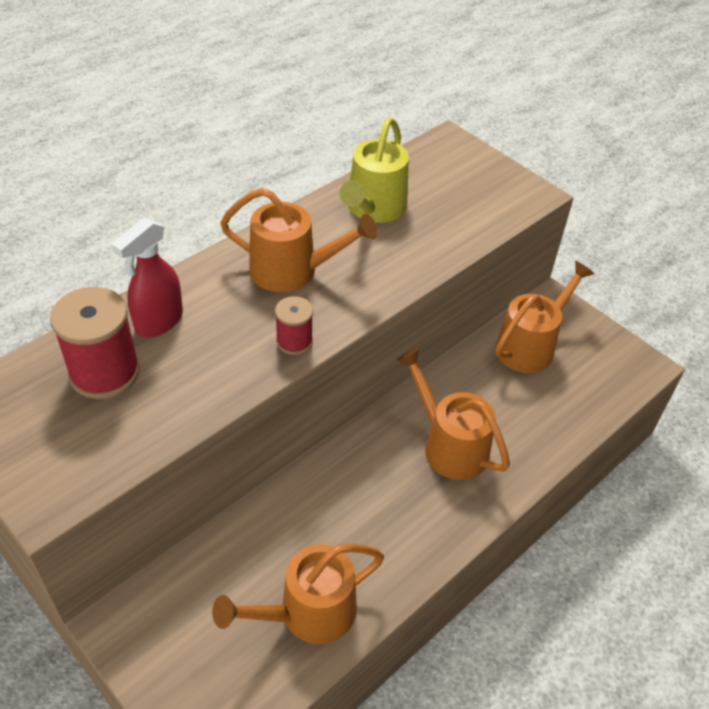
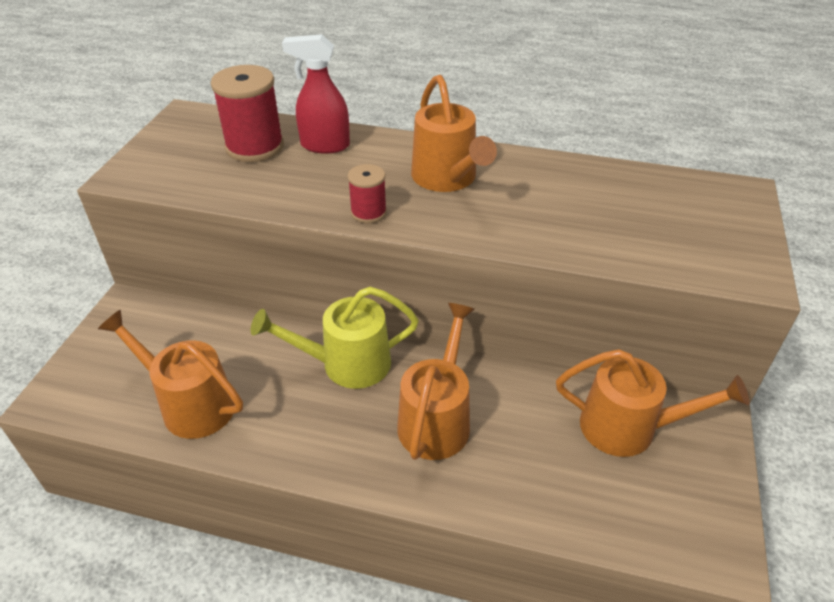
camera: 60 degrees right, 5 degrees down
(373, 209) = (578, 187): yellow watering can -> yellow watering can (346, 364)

===============

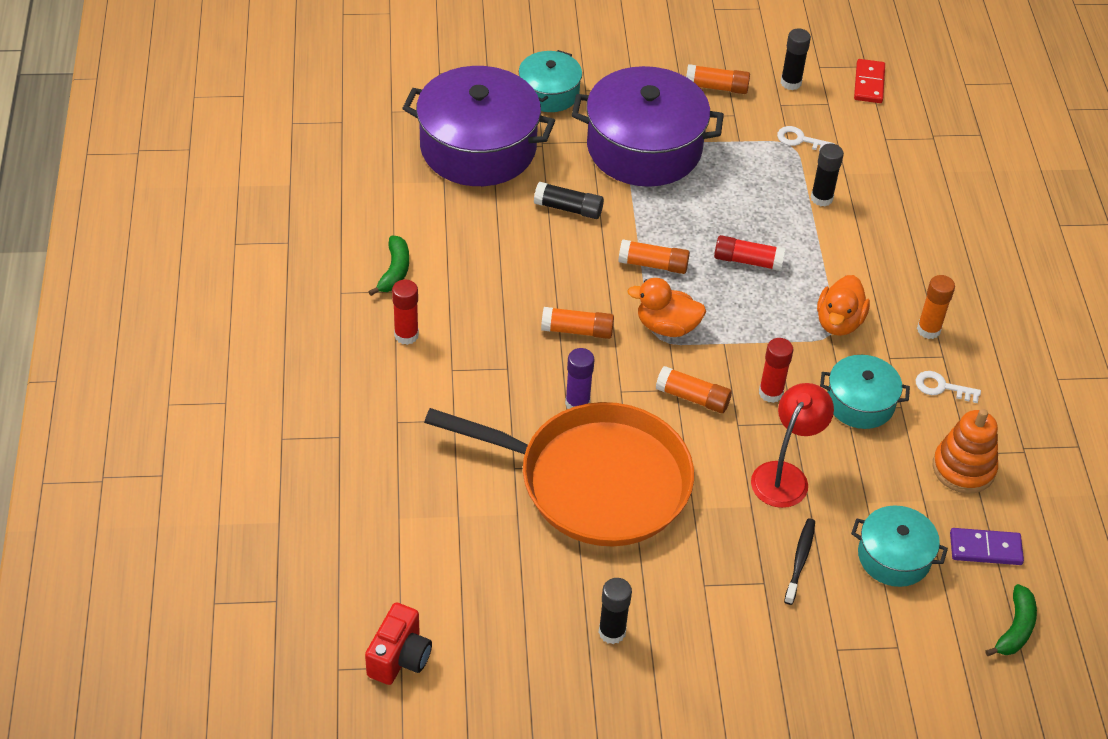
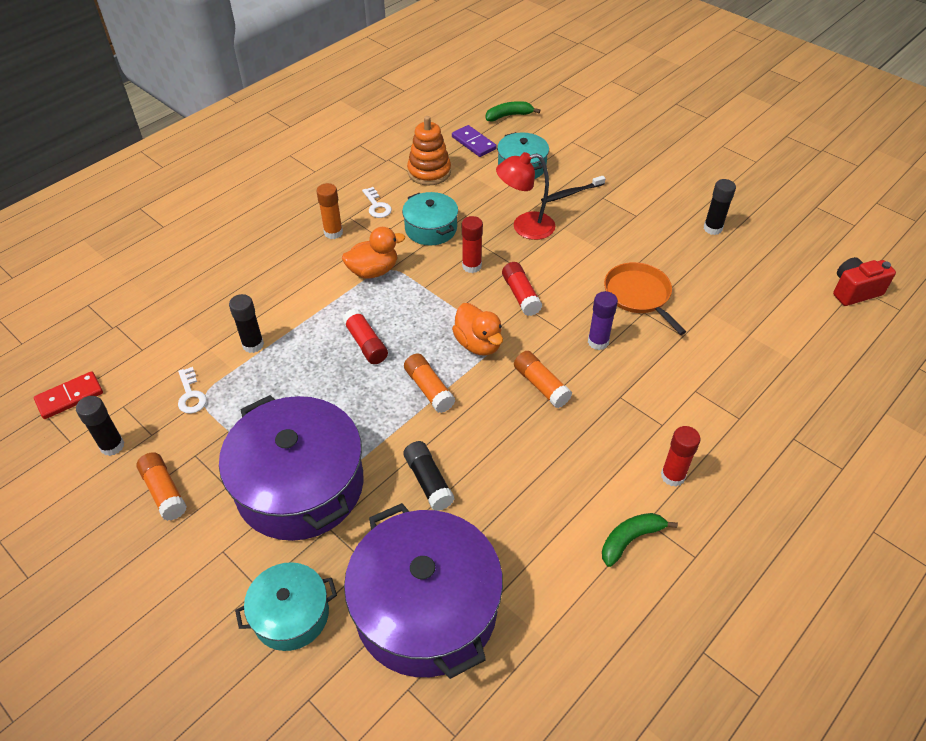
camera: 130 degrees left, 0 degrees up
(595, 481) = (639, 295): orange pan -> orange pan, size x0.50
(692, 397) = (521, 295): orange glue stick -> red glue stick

===============

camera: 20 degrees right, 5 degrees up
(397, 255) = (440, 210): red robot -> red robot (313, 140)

===============

- [WORK INSTRUCTIONS]
All lines in the data above from the one with "(595, 481) = (639, 295): orange" through the one with "(692, 397) = (521, 295): orange" must be repeated exactly, and no others.

- [SOLUTION]
(595, 481) = (639, 295): orange pan -> orange pan, size x0.50
(692, 397) = (521, 295): orange glue stick -> red glue stick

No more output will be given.